Data extract:
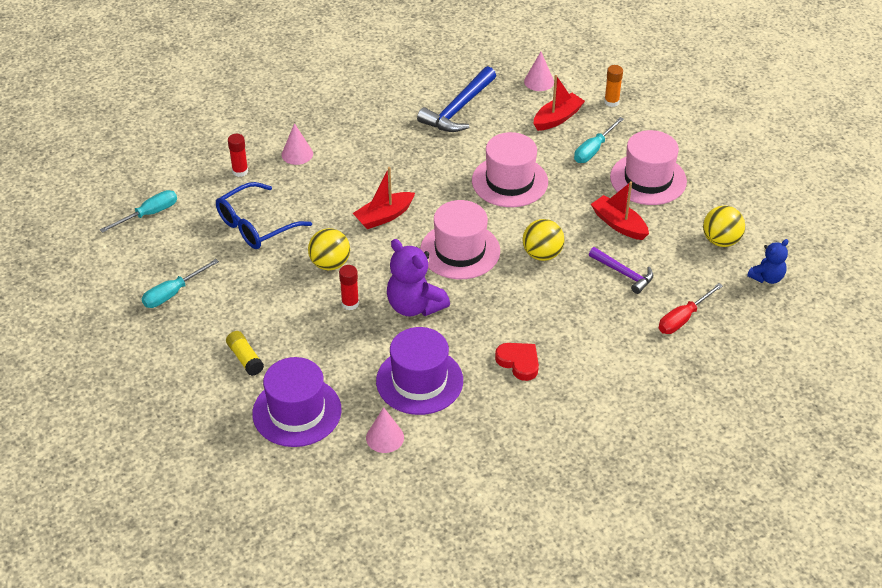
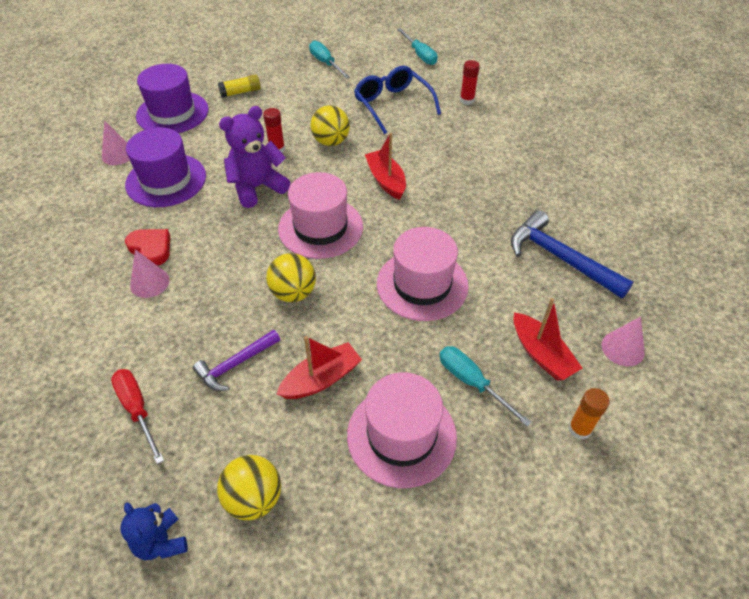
camera: 100 degrees right, 5 degrees up
(297, 154) = (488, 133): pink cone -> pink cone (149, 282)
(519, 362) = (151, 248): red heart -> red heart turned 105 degrees counterclockwise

Directions for this task:
Reproduce the material exactly. Pictures stay out.

Task output:
camera: 100 degrees right, 5 degrees up
(297, 154) = (488, 133): pink cone -> pink cone (149, 282)
(519, 362) = (151, 248): red heart -> red heart turned 105 degrees counterclockwise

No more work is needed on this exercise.